[Items from a data source]
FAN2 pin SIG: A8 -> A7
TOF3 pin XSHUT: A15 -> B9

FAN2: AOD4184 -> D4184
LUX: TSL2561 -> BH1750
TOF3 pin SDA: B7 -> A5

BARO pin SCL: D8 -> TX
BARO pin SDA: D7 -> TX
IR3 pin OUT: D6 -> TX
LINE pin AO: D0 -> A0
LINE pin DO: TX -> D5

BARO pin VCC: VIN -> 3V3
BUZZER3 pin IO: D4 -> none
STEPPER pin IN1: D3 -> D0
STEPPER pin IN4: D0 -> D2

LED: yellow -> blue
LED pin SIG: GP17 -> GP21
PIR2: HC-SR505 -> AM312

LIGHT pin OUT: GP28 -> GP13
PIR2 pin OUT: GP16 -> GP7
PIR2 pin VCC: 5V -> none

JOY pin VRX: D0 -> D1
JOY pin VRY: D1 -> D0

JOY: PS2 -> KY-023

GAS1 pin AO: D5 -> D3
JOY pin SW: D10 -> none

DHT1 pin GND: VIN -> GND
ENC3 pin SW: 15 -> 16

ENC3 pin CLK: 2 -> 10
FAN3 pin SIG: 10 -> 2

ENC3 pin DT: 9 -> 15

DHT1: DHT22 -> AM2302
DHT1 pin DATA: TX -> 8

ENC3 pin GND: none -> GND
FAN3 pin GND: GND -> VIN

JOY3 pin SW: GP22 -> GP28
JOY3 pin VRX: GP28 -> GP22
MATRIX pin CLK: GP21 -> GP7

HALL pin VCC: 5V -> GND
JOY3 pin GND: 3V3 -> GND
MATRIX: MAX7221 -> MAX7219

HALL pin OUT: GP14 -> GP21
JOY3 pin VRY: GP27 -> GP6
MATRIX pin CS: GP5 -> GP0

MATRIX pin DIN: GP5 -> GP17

EXERCISE DIRECTIONS:
For the string "BARO", return every line of the data where it appears.

TASK SOLUTION:
BARO pin SCL: D8 -> TX
BARO pin SDA: D7 -> TX
BARO pin VCC: VIN -> 3V3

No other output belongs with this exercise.